### TASK TO CARRY OUT
Write back every record verbatim.

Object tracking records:

────────────────────────────────────────

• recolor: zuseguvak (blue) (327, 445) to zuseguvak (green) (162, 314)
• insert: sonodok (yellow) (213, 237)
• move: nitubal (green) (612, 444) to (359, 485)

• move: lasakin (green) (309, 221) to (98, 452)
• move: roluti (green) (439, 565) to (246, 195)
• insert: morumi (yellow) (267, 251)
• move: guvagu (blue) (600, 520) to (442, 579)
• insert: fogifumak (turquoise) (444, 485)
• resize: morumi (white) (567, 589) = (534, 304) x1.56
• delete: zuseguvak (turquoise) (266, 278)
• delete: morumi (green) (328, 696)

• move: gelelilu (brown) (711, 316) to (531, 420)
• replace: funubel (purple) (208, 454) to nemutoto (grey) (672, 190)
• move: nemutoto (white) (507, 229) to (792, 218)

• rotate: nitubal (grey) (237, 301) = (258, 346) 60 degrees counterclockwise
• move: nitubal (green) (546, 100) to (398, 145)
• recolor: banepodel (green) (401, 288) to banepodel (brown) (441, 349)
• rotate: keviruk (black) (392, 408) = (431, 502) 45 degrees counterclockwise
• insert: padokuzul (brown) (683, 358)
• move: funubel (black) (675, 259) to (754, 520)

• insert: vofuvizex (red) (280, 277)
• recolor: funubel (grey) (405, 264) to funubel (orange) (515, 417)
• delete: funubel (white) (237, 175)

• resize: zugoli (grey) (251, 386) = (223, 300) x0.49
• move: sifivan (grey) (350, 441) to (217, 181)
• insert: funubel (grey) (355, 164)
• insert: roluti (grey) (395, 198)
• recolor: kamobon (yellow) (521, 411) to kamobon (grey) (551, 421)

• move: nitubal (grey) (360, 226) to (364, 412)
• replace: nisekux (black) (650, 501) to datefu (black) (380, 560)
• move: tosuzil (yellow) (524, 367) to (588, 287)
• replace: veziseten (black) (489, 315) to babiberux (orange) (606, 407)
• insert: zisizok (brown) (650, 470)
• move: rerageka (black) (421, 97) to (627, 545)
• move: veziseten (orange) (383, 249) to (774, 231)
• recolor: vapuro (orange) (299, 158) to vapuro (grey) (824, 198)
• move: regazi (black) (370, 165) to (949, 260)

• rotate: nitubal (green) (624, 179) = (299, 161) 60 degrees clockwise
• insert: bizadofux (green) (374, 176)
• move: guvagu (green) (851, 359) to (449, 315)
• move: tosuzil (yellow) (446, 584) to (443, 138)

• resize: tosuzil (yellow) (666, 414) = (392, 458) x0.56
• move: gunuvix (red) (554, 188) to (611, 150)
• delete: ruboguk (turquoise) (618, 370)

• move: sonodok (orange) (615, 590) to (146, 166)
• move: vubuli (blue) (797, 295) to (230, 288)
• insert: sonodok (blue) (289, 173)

────────────────────────────────────────

### WRITTEN ANSWER
• recolor: zuseguvak (blue) (327, 445) to zuseguvak (green) (162, 314)
• insert: sonodok (yellow) (213, 237)
• move: nitubal (green) (612, 444) to (359, 485)

• move: lasakin (green) (309, 221) to (98, 452)
• move: roluti (green) (439, 565) to (246, 195)
• insert: morumi (yellow) (267, 251)
• move: guvagu (blue) (600, 520) to (442, 579)
• insert: fogifumak (turquoise) (444, 485)
• resize: morumi (white) (567, 589) = (534, 304) x1.56
• delete: zuseguvak (turquoise) (266, 278)
• delete: morumi (green) (328, 696)

• move: gelelilu (brown) (711, 316) to (531, 420)
• replace: funubel (purple) (208, 454) to nemutoto (grey) (672, 190)
• move: nemutoto (white) (507, 229) to (792, 218)

• rotate: nitubal (grey) (237, 301) = (258, 346) 60 degrees counterclockwise
• move: nitubal (green) (546, 100) to (398, 145)
• recolor: banepodel (green) (401, 288) to banepodel (brown) (441, 349)
• rotate: keviruk (black) (392, 408) = (431, 502) 45 degrees counterclockwise
• insert: padokuzul (brown) (683, 358)
• move: funubel (black) (675, 259) to (754, 520)

• insert: vofuvizex (red) (280, 277)
• recolor: funubel (grey) (405, 264) to funubel (orange) (515, 417)
• delete: funubel (white) (237, 175)

• resize: zugoli (grey) (251, 386) = (223, 300) x0.49
• move: sifivan (grey) (350, 441) to (217, 181)
• insert: funubel (grey) (355, 164)
• insert: roluti (grey) (395, 198)
• recolor: kamobon (yellow) (521, 411) to kamobon (grey) (551, 421)

• move: nitubal (grey) (360, 226) to (364, 412)
• replace: nisekux (black) (650, 501) to datefu (black) (380, 560)
• move: tosuzil (yellow) (524, 367) to (588, 287)
• replace: veziseten (black) (489, 315) to babiberux (orange) (606, 407)
• insert: zisizok (brown) (650, 470)
• move: rerageka (black) (421, 97) to (627, 545)
• move: veziseten (orange) (383, 249) to (774, 231)
• recolor: vapuro (orange) (299, 158) to vapuro (grey) (824, 198)
• move: regazi (black) (370, 165) to (949, 260)

• rotate: nitubal (green) (624, 179) = (299, 161) 60 degrees clockwise
• insert: bizadofux (green) (374, 176)
• move: guvagu (green) (851, 359) to (449, 315)
• move: tosuzil (yellow) (446, 584) to (443, 138)

• resize: tosuzil (yellow) (666, 414) = (392, 458) x0.56
• move: gunuvix (red) (554, 188) to (611, 150)
• delete: ruboguk (turquoise) (618, 370)

• move: sonodok (orange) (615, 590) to (146, 166)
• move: vubuli (blue) (797, 295) to (230, 288)
• insert: sonodok (blue) (289, 173)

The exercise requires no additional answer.